[Colored object counts]

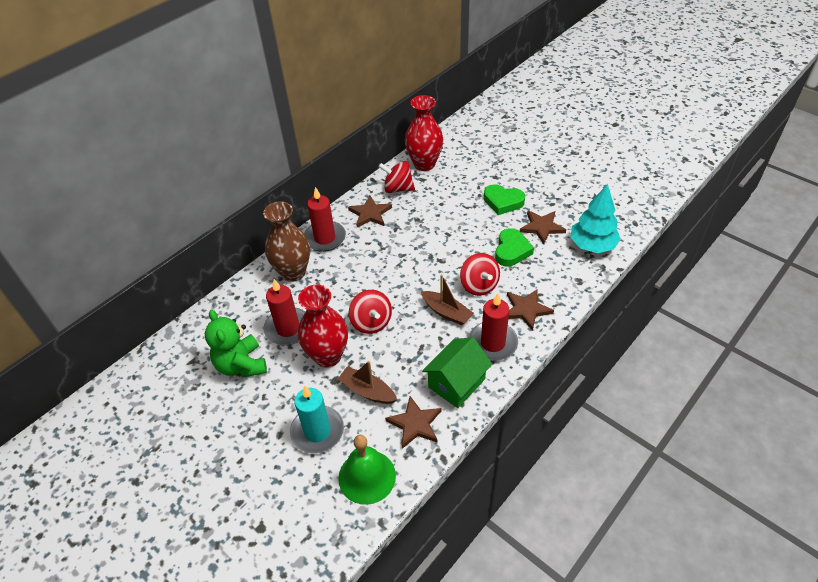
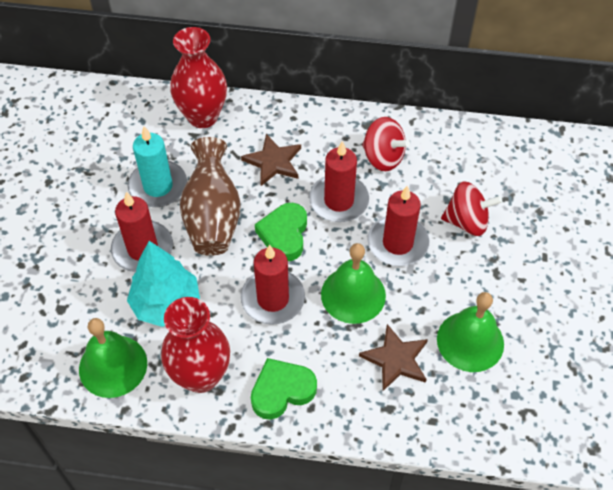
brown boat: 2 -> 0
brown star: 4 -> 2
green bell: 1 -> 3
green house: 1 -> 0
green teddy bear: 1 -> 0
red candle: 3 -> 4
red spinning top: 3 -> 2

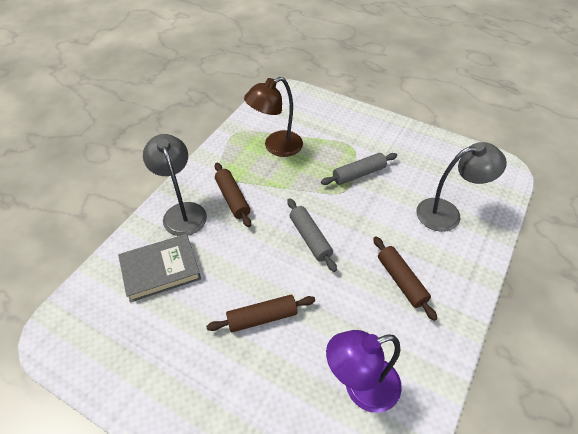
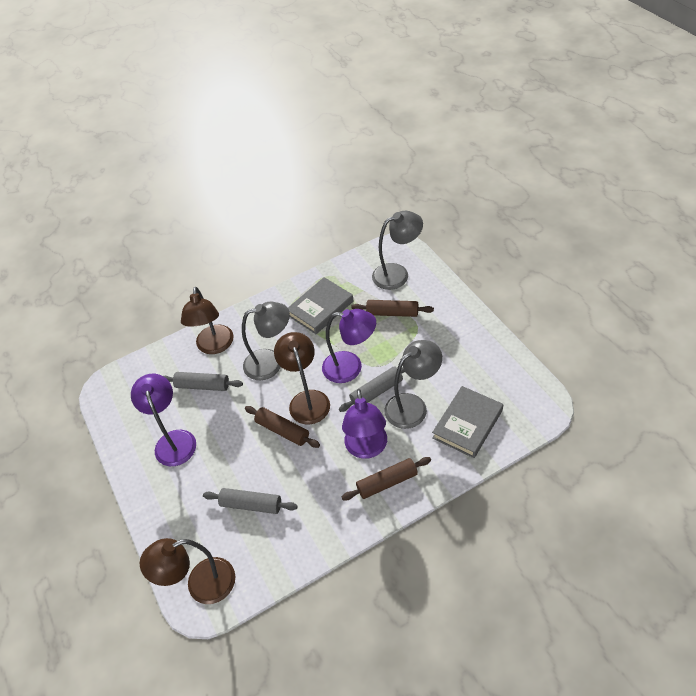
brown lamp: 1 -> 3
grey book: 1 -> 2
grey lamp: 2 -> 3
grey rolling pin: 2 -> 3
purple lamp: 1 -> 3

YOUR INSTRUCTIONS = Your answer must be an exact copy of the lines from the one with "brown star: 4 -> 2" through the final line of the data, both included, without any pictures.

WRITTEN SOLUTION =
brown star: 4 -> 2
green bell: 1 -> 3
green house: 1 -> 0
green teddy bear: 1 -> 0
red candle: 3 -> 4
red spinning top: 3 -> 2

brown lamp: 1 -> 3
grey book: 1 -> 2
grey lamp: 2 -> 3
grey rolling pin: 2 -> 3
purple lamp: 1 -> 3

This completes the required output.